─── Record set ───

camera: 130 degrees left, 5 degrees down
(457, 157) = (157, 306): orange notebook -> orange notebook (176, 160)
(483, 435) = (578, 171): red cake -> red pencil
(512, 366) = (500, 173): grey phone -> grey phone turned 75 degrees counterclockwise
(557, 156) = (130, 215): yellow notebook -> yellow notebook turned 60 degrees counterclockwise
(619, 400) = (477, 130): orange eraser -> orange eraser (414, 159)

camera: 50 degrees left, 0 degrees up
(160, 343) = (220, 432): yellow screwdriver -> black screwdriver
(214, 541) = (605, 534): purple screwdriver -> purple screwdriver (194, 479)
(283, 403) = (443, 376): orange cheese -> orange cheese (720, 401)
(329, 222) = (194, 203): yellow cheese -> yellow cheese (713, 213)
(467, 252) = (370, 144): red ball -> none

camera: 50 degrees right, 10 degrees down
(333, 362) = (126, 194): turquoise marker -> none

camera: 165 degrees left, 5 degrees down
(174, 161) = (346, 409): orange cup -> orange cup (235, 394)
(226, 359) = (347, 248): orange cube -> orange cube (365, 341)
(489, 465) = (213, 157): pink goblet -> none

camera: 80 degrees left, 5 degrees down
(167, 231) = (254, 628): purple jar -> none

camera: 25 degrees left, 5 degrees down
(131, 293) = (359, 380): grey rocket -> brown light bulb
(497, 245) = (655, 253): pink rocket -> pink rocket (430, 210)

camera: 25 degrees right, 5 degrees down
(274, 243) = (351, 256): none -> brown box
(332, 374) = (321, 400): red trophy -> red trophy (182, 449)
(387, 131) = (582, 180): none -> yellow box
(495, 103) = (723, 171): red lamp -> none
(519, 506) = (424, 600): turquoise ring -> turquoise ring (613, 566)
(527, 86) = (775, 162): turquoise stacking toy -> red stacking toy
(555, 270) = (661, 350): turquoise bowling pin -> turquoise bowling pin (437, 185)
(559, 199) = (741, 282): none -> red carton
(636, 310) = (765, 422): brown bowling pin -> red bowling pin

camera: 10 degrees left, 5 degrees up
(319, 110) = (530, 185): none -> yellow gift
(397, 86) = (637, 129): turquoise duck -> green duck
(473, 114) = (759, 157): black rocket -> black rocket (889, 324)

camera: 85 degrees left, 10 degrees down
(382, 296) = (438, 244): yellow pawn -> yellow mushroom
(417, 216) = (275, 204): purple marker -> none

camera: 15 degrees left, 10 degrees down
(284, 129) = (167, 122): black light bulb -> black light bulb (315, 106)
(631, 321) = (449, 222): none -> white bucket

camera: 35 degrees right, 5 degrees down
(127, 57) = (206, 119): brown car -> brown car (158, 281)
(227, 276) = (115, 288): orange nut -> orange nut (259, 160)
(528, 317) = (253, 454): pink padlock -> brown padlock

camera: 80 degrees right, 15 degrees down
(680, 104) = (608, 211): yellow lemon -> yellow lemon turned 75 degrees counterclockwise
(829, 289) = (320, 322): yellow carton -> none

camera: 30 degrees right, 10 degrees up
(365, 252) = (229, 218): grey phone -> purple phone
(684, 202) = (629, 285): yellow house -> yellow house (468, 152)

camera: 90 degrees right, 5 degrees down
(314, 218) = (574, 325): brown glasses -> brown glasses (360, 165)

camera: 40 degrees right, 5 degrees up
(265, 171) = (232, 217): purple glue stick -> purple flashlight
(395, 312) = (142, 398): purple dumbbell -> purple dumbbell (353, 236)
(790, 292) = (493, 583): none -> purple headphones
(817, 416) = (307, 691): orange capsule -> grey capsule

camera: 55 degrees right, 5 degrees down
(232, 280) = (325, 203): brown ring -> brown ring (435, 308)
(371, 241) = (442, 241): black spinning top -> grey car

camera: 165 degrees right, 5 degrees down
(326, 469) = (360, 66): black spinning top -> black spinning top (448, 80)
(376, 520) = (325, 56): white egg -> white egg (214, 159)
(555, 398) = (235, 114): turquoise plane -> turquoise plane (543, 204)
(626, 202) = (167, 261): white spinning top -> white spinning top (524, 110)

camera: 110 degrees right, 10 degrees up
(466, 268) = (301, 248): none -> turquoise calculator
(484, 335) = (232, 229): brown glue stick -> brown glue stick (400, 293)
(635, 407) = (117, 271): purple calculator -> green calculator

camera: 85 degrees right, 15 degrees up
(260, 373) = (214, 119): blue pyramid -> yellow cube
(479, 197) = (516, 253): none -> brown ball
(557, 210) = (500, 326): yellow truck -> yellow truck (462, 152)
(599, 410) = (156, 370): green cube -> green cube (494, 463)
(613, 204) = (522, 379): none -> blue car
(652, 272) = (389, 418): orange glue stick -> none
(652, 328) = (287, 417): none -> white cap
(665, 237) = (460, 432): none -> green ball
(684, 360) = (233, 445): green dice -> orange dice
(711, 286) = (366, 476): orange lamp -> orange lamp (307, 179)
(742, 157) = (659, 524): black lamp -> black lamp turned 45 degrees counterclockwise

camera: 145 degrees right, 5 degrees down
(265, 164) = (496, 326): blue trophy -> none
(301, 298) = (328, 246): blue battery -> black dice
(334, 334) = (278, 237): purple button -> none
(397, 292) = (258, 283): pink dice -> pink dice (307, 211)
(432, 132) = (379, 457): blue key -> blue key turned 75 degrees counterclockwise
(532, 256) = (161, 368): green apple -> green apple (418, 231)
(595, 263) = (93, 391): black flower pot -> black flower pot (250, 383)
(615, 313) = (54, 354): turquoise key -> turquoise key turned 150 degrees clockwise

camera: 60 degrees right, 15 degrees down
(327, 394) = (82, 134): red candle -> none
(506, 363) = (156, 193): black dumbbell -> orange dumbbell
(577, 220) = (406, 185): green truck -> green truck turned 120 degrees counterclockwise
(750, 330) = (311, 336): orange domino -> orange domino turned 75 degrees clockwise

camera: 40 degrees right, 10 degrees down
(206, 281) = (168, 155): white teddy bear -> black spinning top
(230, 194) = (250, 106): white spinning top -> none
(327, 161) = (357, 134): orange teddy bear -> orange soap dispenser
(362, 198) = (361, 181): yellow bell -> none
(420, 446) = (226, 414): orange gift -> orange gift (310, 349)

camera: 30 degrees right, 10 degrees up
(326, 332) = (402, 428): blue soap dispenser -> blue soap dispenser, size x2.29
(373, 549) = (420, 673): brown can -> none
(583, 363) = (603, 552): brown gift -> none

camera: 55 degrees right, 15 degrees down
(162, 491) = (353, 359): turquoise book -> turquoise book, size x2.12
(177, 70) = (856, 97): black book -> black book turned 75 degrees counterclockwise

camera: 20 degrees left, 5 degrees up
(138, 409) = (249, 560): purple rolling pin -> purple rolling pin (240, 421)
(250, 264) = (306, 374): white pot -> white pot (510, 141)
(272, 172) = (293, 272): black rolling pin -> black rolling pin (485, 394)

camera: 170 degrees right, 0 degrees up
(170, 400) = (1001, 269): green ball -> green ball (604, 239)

───

Instructions for the task> Among the entries above, the lines between the ones containing "camera: 85 degrees right, 15 degrees up" and "(665, 237) = (460, 432): none -> green ball", inclusive, are to be transcribed exactly. No other line is to be given.

Reply to the exercise>
camera: 85 degrees right, 15 degrees up
(260, 373) = (214, 119): blue pyramid -> yellow cube
(479, 197) = (516, 253): none -> brown ball
(557, 210) = (500, 326): yellow truck -> yellow truck (462, 152)
(599, 410) = (156, 370): green cube -> green cube (494, 463)
(613, 204) = (522, 379): none -> blue car
(652, 272) = (389, 418): orange glue stick -> none
(652, 328) = (287, 417): none -> white cap
(665, 237) = (460, 432): none -> green ball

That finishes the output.